▶ _Exercise prompt_
Transcribe all of the records, leaving out any pictures.

START Material shown

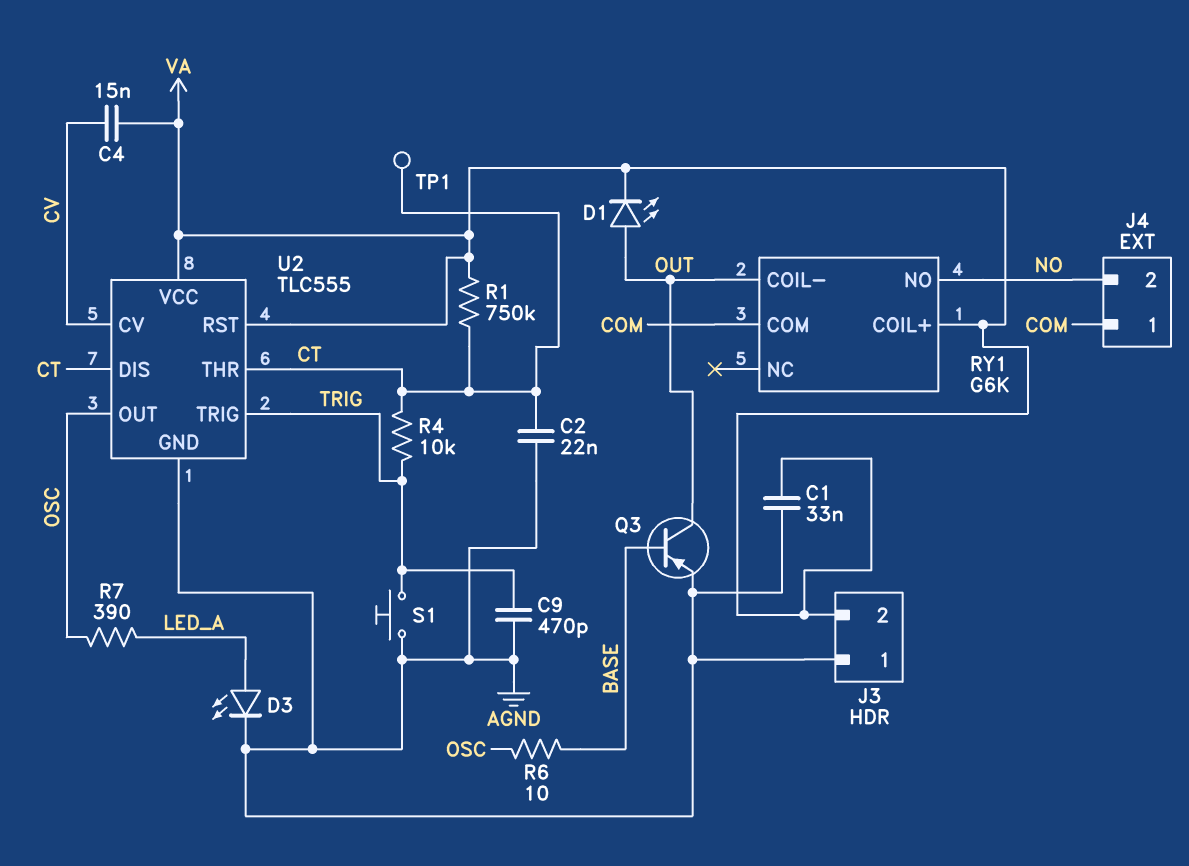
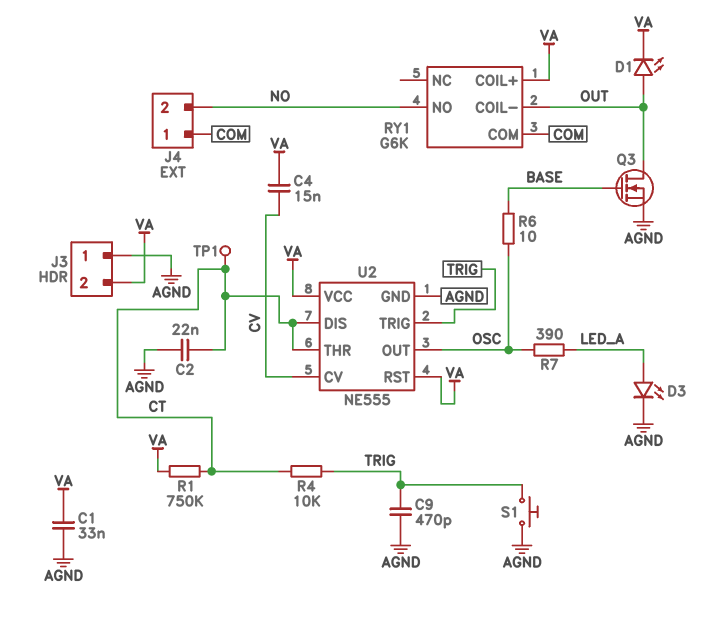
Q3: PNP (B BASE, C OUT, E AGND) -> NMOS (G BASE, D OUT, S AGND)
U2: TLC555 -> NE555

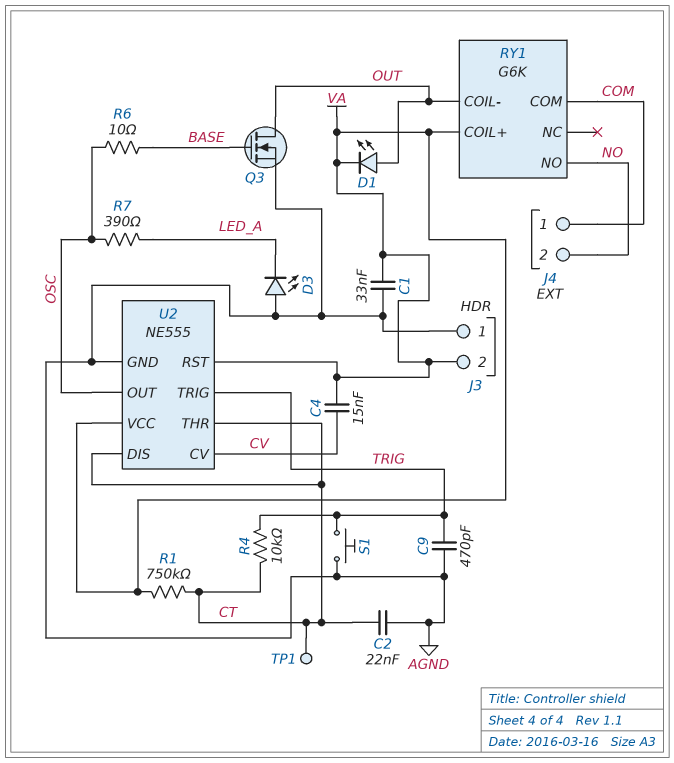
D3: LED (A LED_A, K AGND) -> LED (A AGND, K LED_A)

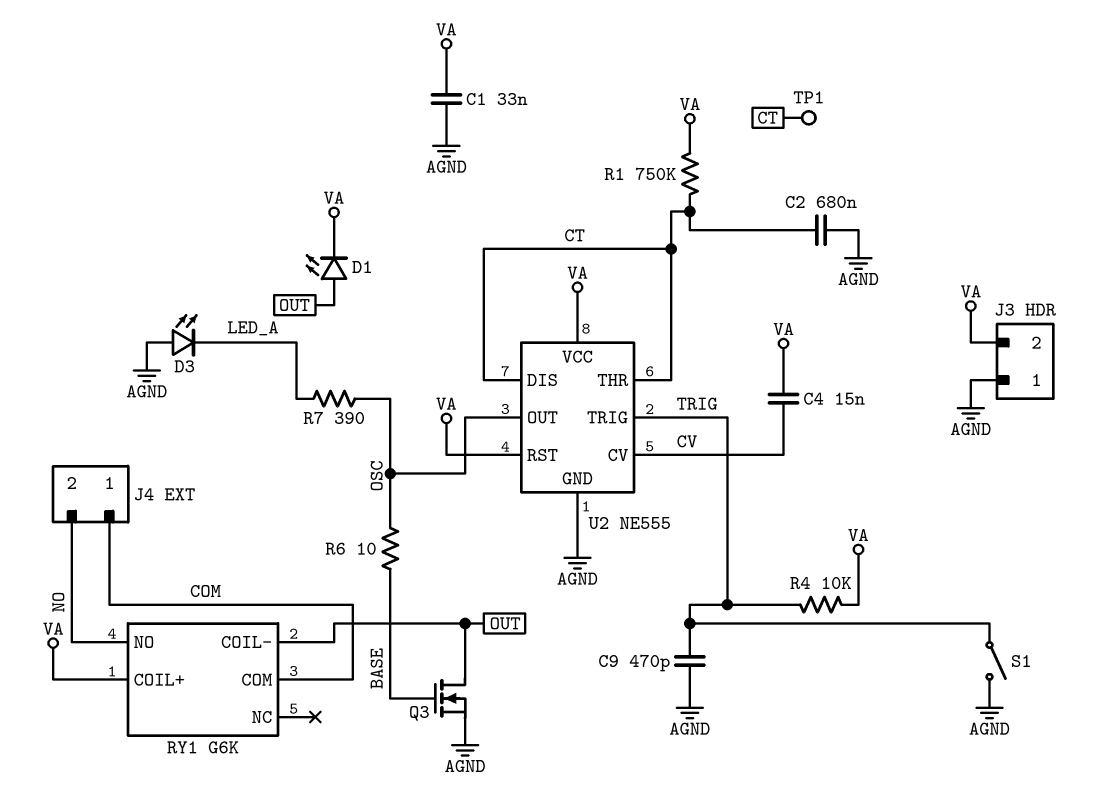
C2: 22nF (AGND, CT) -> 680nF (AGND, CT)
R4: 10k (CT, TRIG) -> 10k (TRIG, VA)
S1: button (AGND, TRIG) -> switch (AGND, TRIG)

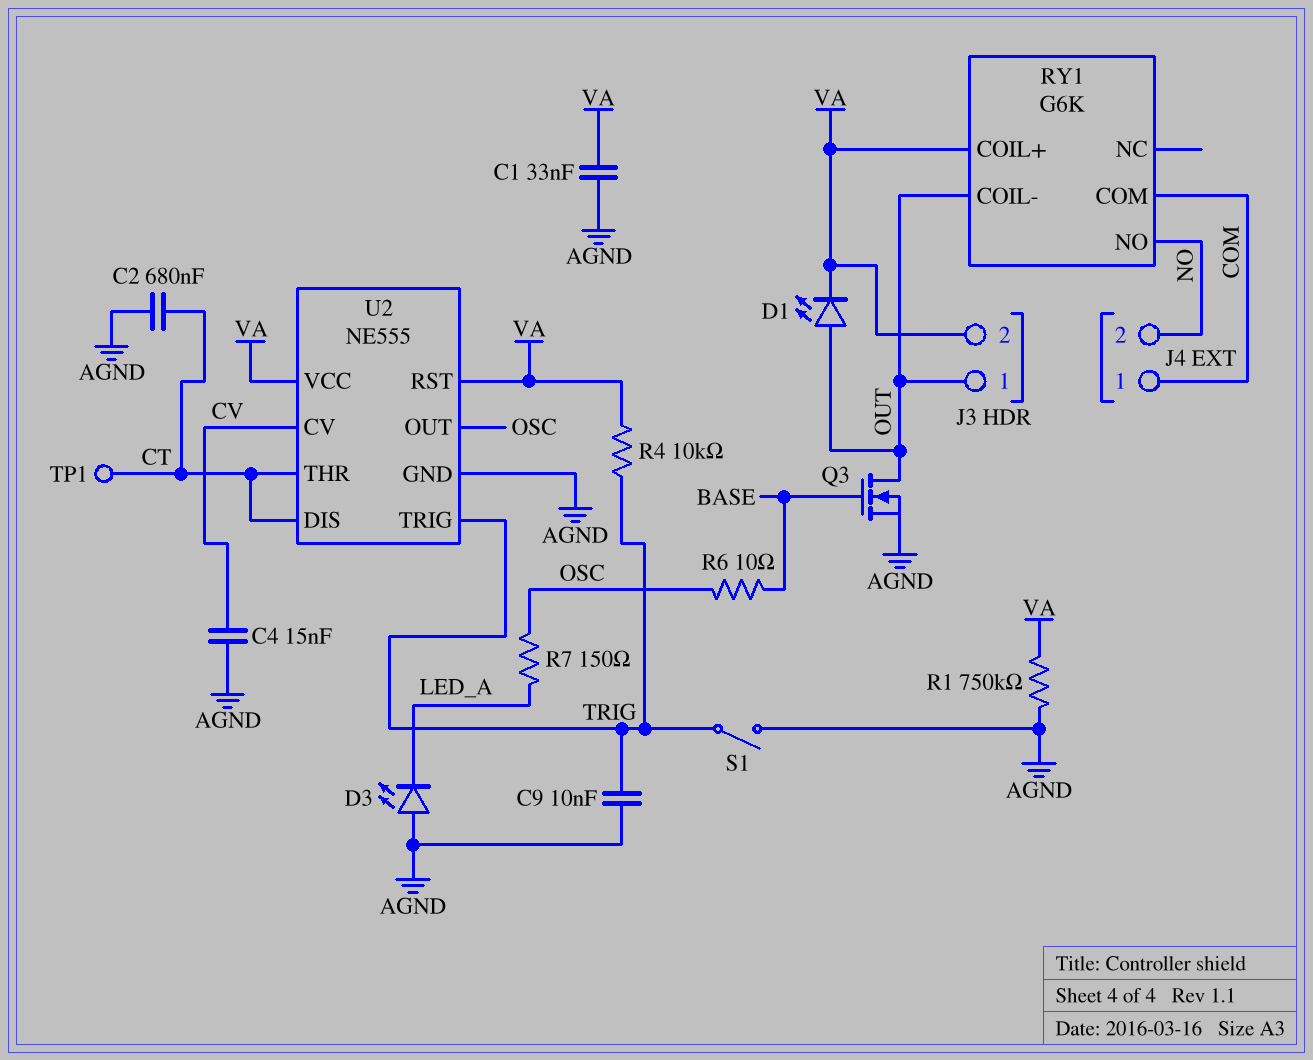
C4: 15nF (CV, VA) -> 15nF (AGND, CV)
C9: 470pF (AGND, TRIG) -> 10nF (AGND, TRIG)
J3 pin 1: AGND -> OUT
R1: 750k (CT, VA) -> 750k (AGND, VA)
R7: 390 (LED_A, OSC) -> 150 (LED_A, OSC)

END Material shown

▶ _Exercise result_
Q3: PNP (B BASE, C OUT, E AGND) -> NMOS (G BASE, D OUT, S AGND)
U2: TLC555 -> NE555

D3: LED (A LED_A, K AGND) -> LED (A AGND, K LED_A)

C2: 22nF (AGND, CT) -> 680nF (AGND, CT)
R4: 10k (CT, TRIG) -> 10k (TRIG, VA)
S1: button (AGND, TRIG) -> switch (AGND, TRIG)

C4: 15nF (CV, VA) -> 15nF (AGND, CV)
C9: 470pF (AGND, TRIG) -> 10nF (AGND, TRIG)
J3 pin 1: AGND -> OUT
R1: 750k (CT, VA) -> 750k (AGND, VA)
R7: 390 (LED_A, OSC) -> 150 (LED_A, OSC)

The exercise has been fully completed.